# [WORK INSTRUCTION]
An exact copy of the data below is needed; please leave out any pictures.

# [WORKING DATA]
= = = =

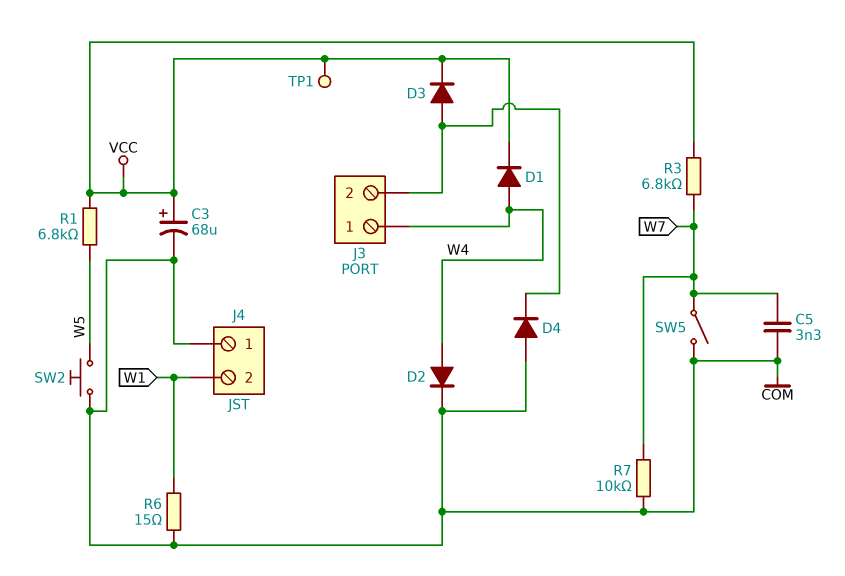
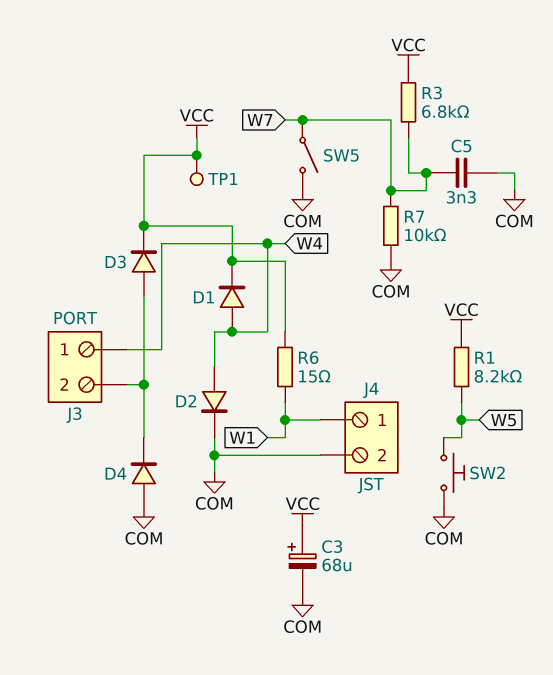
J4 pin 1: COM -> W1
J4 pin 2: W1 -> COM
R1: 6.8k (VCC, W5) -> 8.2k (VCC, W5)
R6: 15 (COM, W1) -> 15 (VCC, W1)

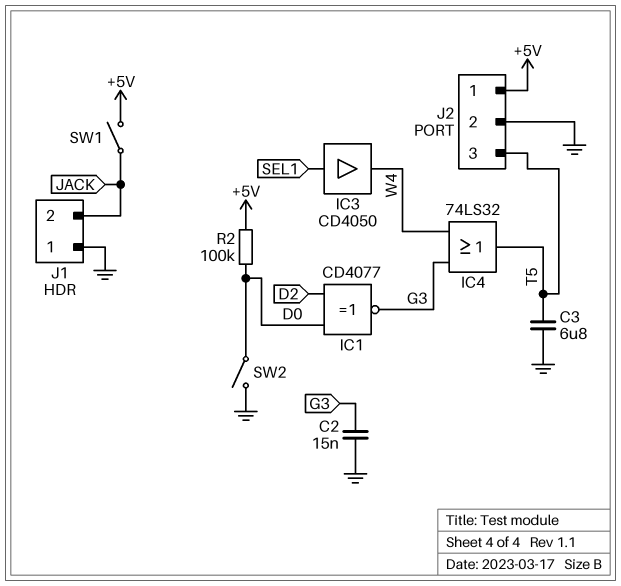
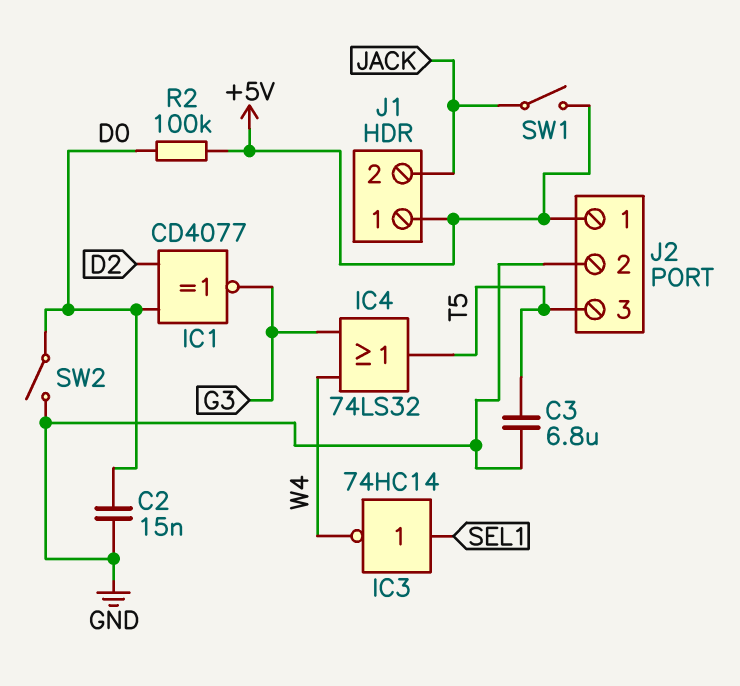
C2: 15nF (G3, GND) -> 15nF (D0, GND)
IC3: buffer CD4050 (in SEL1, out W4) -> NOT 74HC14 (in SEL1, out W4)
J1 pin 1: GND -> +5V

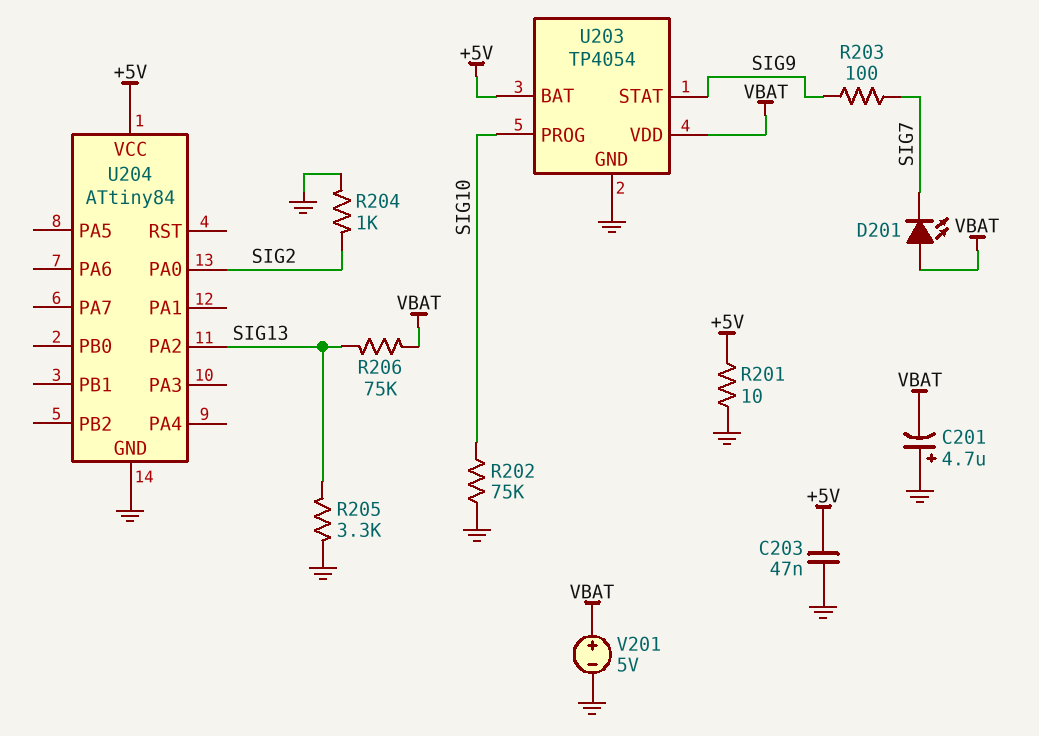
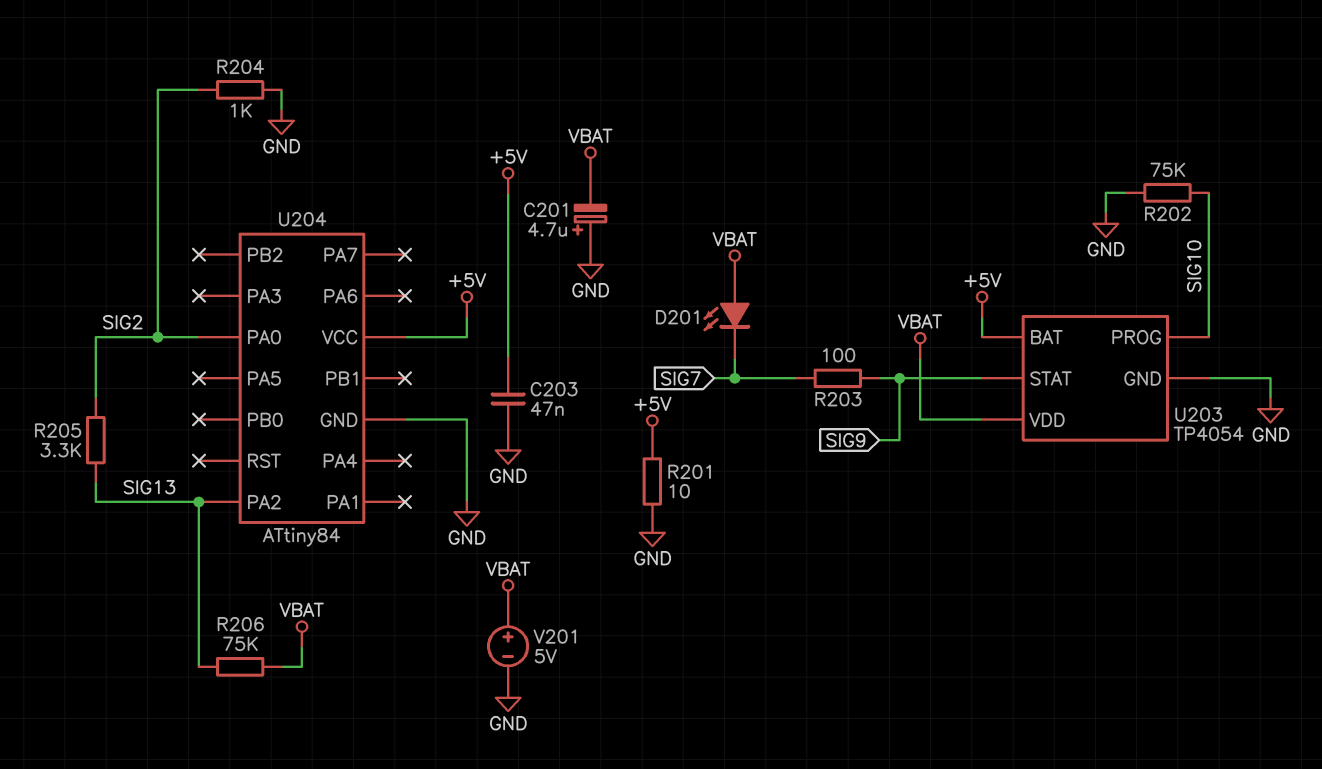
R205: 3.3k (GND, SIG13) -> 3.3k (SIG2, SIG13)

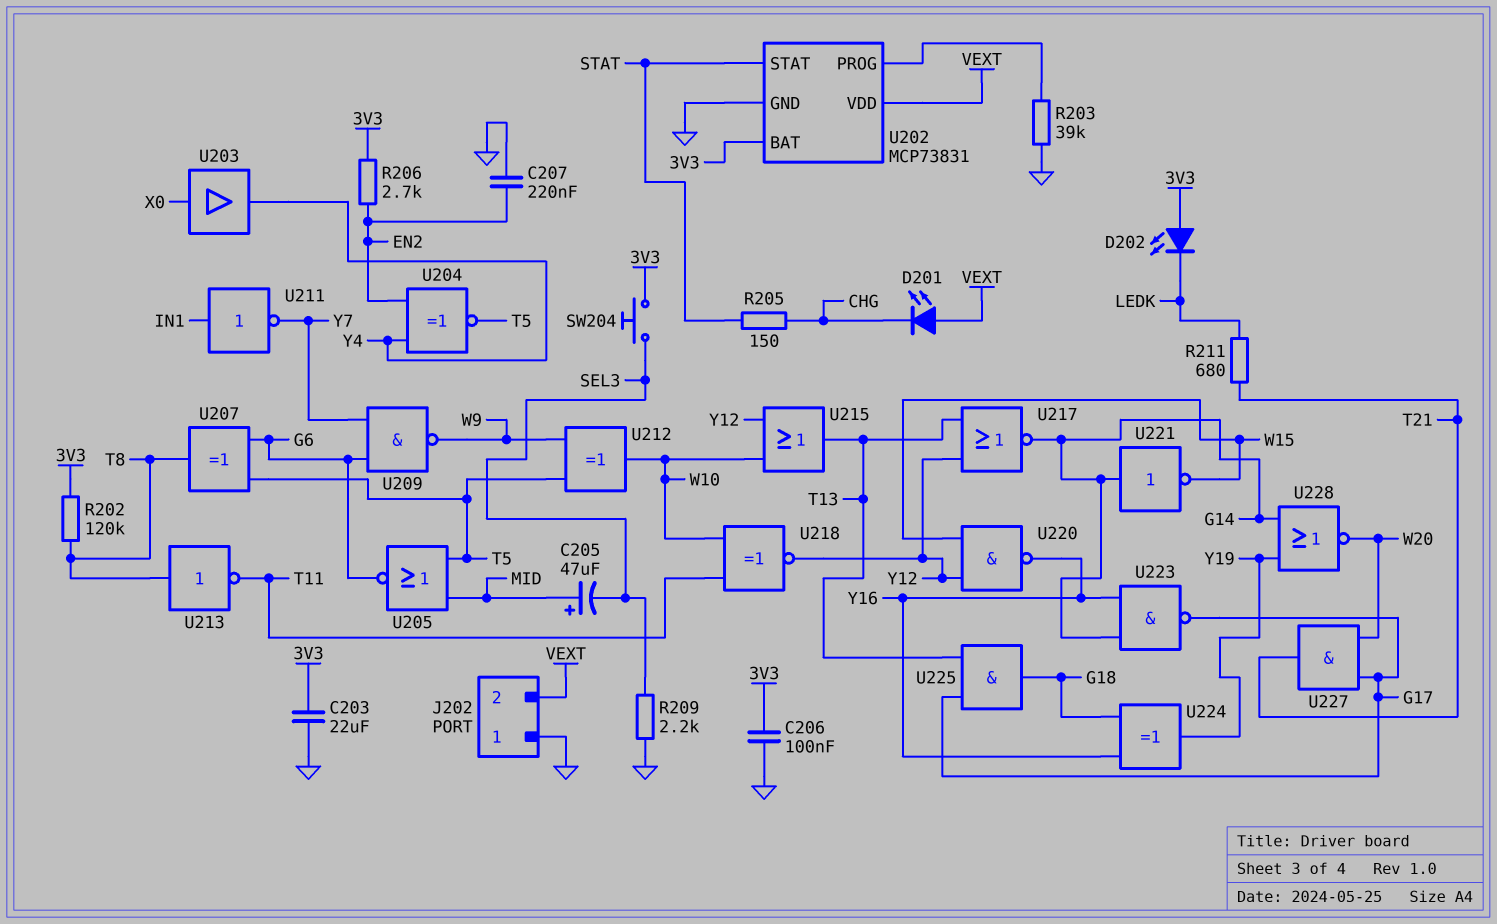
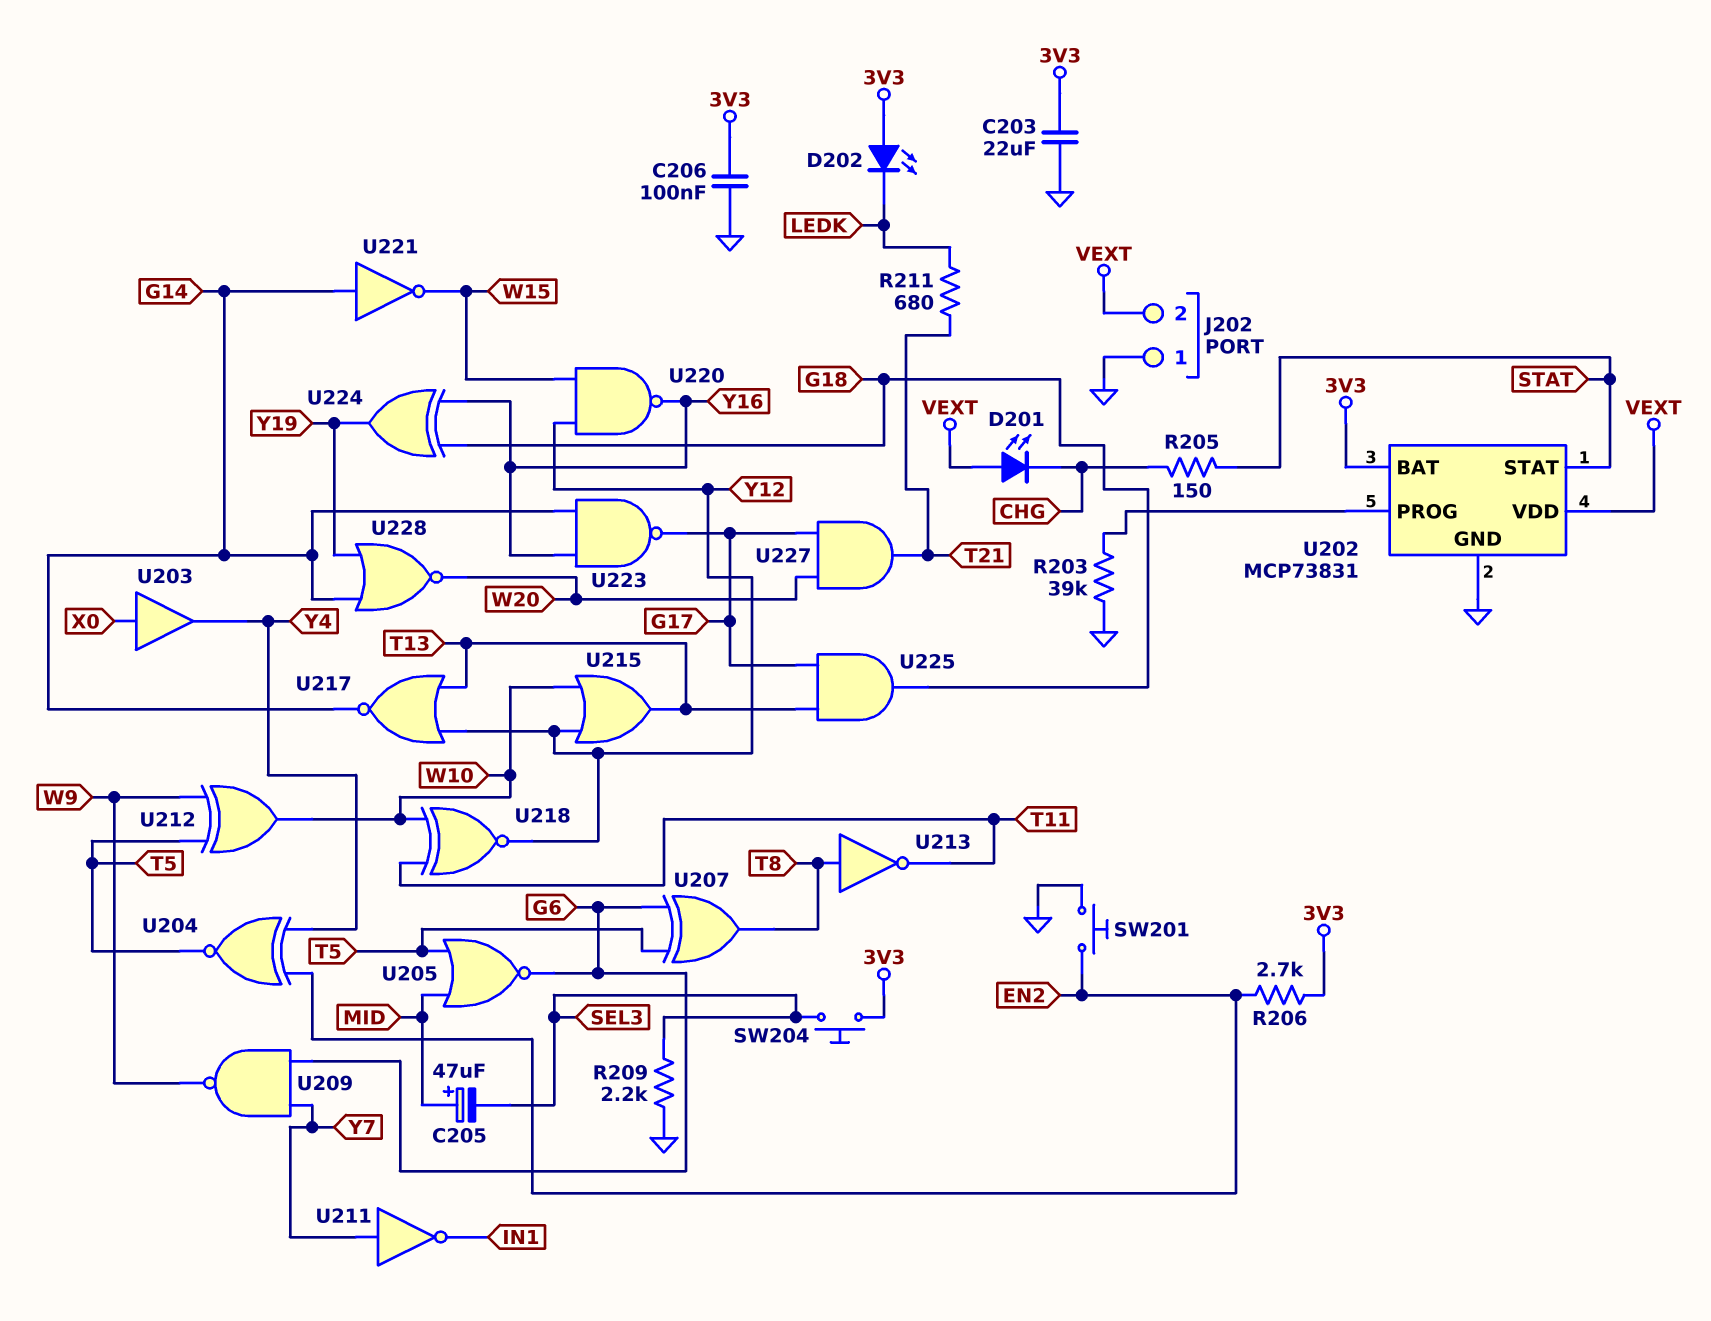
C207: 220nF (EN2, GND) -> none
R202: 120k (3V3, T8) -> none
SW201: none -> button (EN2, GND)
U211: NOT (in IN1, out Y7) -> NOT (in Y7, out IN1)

= = = =

# [PROBLEM SOLUTION]
J4 pin 1: COM -> W1
J4 pin 2: W1 -> COM
R1: 6.8k (VCC, W5) -> 8.2k (VCC, W5)
R6: 15 (COM, W1) -> 15 (VCC, W1)

C2: 15nF (G3, GND) -> 15nF (D0, GND)
IC3: buffer CD4050 (in SEL1, out W4) -> NOT 74HC14 (in SEL1, out W4)
J1 pin 1: GND -> +5V

R205: 3.3k (GND, SIG13) -> 3.3k (SIG2, SIG13)

C207: 220nF (EN2, GND) -> none
R202: 120k (3V3, T8) -> none
SW201: none -> button (EN2, GND)
U211: NOT (in IN1, out Y7) -> NOT (in Y7, out IN1)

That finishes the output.